• **The data**
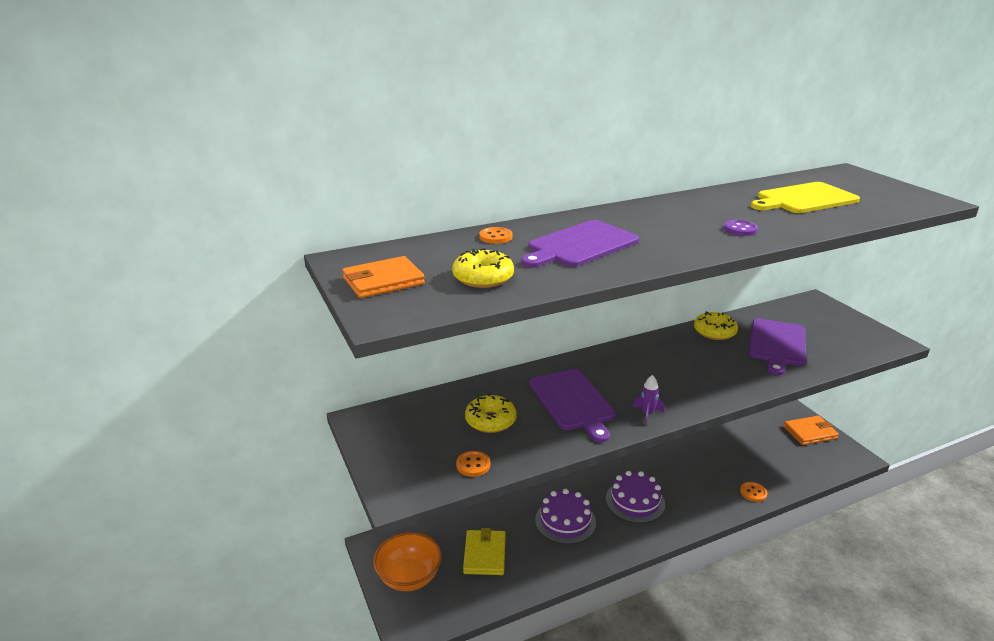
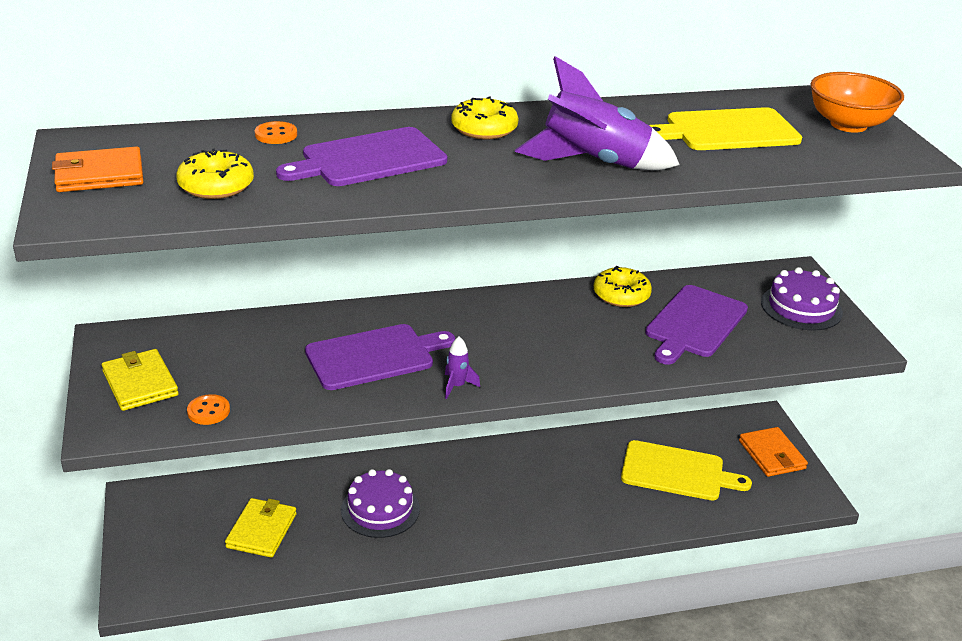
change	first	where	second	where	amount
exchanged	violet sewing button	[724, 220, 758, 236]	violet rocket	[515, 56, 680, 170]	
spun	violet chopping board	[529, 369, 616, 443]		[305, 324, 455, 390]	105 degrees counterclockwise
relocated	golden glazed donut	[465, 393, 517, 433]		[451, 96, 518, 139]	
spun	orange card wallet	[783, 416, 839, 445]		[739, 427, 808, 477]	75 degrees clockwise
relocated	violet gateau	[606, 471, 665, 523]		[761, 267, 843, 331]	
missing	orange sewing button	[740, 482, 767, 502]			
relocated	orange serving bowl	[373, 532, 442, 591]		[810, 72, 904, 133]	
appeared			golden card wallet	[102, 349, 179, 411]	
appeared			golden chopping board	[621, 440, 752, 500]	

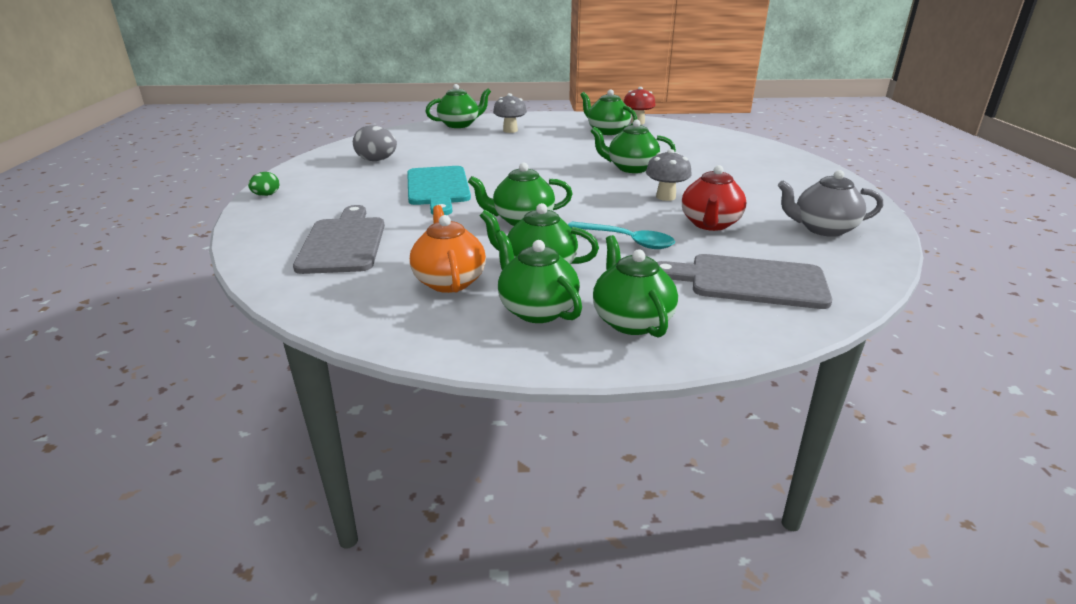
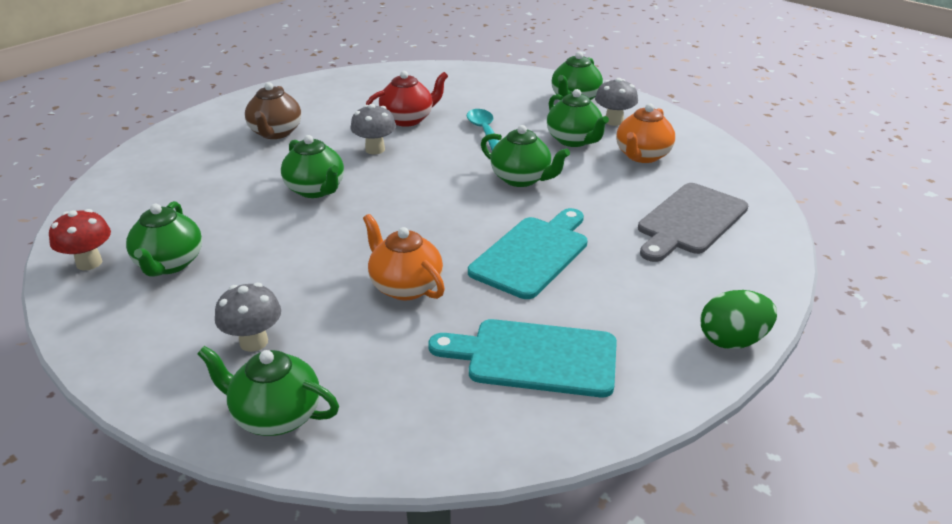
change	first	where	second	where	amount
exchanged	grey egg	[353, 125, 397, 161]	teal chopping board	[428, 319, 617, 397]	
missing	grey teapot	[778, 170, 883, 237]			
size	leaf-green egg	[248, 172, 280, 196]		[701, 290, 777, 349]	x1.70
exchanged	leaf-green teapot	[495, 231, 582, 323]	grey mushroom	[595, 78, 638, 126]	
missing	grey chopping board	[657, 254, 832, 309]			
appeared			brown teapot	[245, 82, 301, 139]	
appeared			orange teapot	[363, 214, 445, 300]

• **Aim of the exercise**
Once the lines above that include "card" are counted, report the number and nothing else.

• **Reply**
2